ASSIGNMENT
Would you please repeat the data exactly as given?

(INFORMATION SUPPLIED begins)

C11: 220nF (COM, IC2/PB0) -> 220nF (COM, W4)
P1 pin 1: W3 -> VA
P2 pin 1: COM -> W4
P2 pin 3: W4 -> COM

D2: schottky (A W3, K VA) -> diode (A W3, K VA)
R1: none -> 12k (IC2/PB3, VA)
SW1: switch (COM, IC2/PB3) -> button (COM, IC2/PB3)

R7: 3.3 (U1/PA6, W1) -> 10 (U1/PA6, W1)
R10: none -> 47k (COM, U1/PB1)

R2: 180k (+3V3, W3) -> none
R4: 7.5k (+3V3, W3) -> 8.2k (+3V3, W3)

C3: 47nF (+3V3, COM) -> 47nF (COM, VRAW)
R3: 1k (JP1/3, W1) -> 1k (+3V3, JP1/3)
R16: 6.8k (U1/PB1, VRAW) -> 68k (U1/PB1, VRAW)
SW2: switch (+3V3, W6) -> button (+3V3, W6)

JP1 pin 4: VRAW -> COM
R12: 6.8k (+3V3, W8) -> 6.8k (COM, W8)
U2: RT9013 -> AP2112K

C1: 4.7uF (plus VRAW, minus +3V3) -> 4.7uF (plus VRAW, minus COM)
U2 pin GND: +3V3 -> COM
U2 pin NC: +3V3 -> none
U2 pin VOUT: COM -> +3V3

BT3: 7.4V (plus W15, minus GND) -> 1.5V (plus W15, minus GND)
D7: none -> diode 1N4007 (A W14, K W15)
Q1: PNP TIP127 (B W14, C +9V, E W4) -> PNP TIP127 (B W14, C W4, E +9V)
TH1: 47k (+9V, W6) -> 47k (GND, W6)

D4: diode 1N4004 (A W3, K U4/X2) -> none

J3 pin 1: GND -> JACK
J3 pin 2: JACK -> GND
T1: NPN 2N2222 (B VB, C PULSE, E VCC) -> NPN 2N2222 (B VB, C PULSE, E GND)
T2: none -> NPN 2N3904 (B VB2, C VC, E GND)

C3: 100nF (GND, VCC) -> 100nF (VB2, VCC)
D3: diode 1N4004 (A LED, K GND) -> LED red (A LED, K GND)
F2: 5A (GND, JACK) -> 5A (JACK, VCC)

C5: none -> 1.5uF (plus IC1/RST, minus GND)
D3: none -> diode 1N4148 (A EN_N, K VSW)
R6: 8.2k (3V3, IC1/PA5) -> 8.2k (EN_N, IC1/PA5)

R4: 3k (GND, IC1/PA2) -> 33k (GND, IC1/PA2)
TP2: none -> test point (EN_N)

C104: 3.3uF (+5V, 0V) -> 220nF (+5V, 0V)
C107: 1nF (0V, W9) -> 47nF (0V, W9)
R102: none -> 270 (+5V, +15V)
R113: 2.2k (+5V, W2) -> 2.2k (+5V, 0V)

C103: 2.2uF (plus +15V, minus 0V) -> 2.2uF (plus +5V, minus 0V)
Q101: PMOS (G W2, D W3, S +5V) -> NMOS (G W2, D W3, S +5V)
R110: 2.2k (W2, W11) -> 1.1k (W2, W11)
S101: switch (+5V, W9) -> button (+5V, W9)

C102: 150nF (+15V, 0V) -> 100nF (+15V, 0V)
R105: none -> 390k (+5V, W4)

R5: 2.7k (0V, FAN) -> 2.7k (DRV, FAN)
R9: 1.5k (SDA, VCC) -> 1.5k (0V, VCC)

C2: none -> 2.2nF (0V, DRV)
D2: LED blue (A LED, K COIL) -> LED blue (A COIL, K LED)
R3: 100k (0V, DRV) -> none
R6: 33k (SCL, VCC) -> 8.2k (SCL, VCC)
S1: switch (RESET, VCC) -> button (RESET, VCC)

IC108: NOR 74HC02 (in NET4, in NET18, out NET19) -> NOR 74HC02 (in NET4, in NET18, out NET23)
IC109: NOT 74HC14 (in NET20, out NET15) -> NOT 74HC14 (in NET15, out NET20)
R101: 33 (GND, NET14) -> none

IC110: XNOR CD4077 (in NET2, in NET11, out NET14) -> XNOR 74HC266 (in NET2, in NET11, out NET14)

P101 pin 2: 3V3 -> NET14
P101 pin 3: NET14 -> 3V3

(INFORMATION SUPPLIED ends)

ANSWER TO THE PROBLEM
C11: 220nF (COM, IC2/PB0) -> 220nF (COM, W4)
P1 pin 1: W3 -> VA
P2 pin 1: COM -> W4
P2 pin 3: W4 -> COM

D2: schottky (A W3, K VA) -> diode (A W3, K VA)
R1: none -> 12k (IC2/PB3, VA)
SW1: switch (COM, IC2/PB3) -> button (COM, IC2/PB3)

R7: 3.3 (U1/PA6, W1) -> 10 (U1/PA6, W1)
R10: none -> 47k (COM, U1/PB1)

R2: 180k (+3V3, W3) -> none
R4: 7.5k (+3V3, W3) -> 8.2k (+3V3, W3)

C3: 47nF (+3V3, COM) -> 47nF (COM, VRAW)
R3: 1k (JP1/3, W1) -> 1k (+3V3, JP1/3)
R16: 6.8k (U1/PB1, VRAW) -> 68k (U1/PB1, VRAW)
SW2: switch (+3V3, W6) -> button (+3V3, W6)

JP1 pin 4: VRAW -> COM
R12: 6.8k (+3V3, W8) -> 6.8k (COM, W8)
U2: RT9013 -> AP2112K

C1: 4.7uF (plus VRAW, minus +3V3) -> 4.7uF (plus VRAW, minus COM)
U2 pin GND: +3V3 -> COM
U2 pin NC: +3V3 -> none
U2 pin VOUT: COM -> +3V3

BT3: 7.4V (plus W15, minus GND) -> 1.5V (plus W15, minus GND)
D7: none -> diode 1N4007 (A W14, K W15)
Q1: PNP TIP127 (B W14, C +9V, E W4) -> PNP TIP127 (B W14, C W4, E +9V)
TH1: 47k (+9V, W6) -> 47k (GND, W6)

D4: diode 1N4004 (A W3, K U4/X2) -> none

J3 pin 1: GND -> JACK
J3 pin 2: JACK -> GND
T1: NPN 2N2222 (B VB, C PULSE, E VCC) -> NPN 2N2222 (B VB, C PULSE, E GND)
T2: none -> NPN 2N3904 (B VB2, C VC, E GND)

C3: 100nF (GND, VCC) -> 100nF (VB2, VCC)
D3: diode 1N4004 (A LED, K GND) -> LED red (A LED, K GND)
F2: 5A (GND, JACK) -> 5A (JACK, VCC)

C5: none -> 1.5uF (plus IC1/RST, minus GND)
D3: none -> diode 1N4148 (A EN_N, K VSW)
R6: 8.2k (3V3, IC1/PA5) -> 8.2k (EN_N, IC1/PA5)

R4: 3k (GND, IC1/PA2) -> 33k (GND, IC1/PA2)
TP2: none -> test point (EN_N)

C104: 3.3uF (+5V, 0V) -> 220nF (+5V, 0V)
C107: 1nF (0V, W9) -> 47nF (0V, W9)
R102: none -> 270 (+5V, +15V)
R113: 2.2k (+5V, W2) -> 2.2k (+5V, 0V)

C103: 2.2uF (plus +15V, minus 0V) -> 2.2uF (plus +5V, minus 0V)
Q101: PMOS (G W2, D W3, S +5V) -> NMOS (G W2, D W3, S +5V)
R110: 2.2k (W2, W11) -> 1.1k (W2, W11)
S101: switch (+5V, W9) -> button (+5V, W9)

C102: 150nF (+15V, 0V) -> 100nF (+15V, 0V)
R105: none -> 390k (+5V, W4)

R5: 2.7k (0V, FAN) -> 2.7k (DRV, FAN)
R9: 1.5k (SDA, VCC) -> 1.5k (0V, VCC)

C2: none -> 2.2nF (0V, DRV)
D2: LED blue (A LED, K COIL) -> LED blue (A COIL, K LED)
R3: 100k (0V, DRV) -> none
R6: 33k (SCL, VCC) -> 8.2k (SCL, VCC)
S1: switch (RESET, VCC) -> button (RESET, VCC)

IC108: NOR 74HC02 (in NET4, in NET18, out NET19) -> NOR 74HC02 (in NET4, in NET18, out NET23)
IC109: NOT 74HC14 (in NET20, out NET15) -> NOT 74HC14 (in NET15, out NET20)
R101: 33 (GND, NET14) -> none

IC110: XNOR CD4077 (in NET2, in NET11, out NET14) -> XNOR 74HC266 (in NET2, in NET11, out NET14)

P101 pin 2: 3V3 -> NET14
P101 pin 3: NET14 -> 3V3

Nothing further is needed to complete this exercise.